Object change listings:
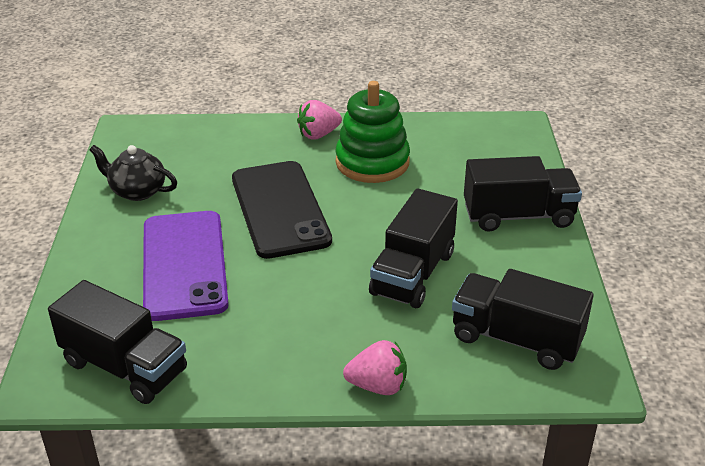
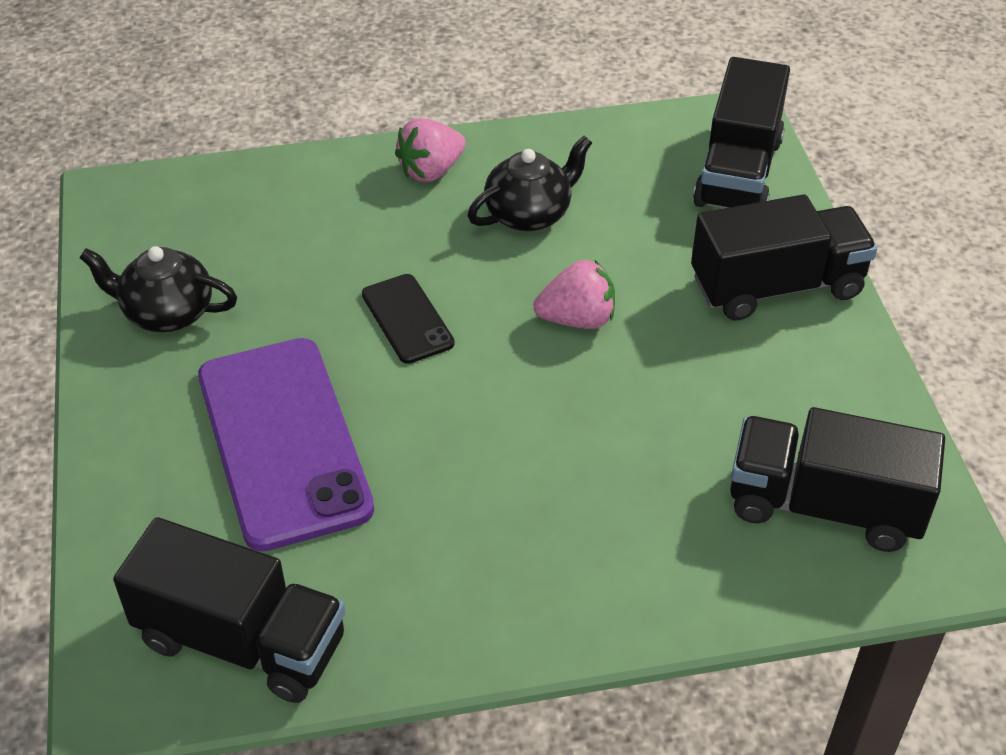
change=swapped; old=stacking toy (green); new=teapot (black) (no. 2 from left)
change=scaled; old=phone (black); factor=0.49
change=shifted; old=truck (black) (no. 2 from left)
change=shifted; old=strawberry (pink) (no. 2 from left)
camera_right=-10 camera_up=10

> WORK TO BE COMPLETED
An exact copy of the line containing "change=shifted; old=strawberry (pink)" and all lines after it, through the last line of the entries, is the required answer.

> SOLUTION TO THIS TASK
change=shifted; old=strawberry (pink) (no. 2 from left)
camera_right=-10 camera_up=10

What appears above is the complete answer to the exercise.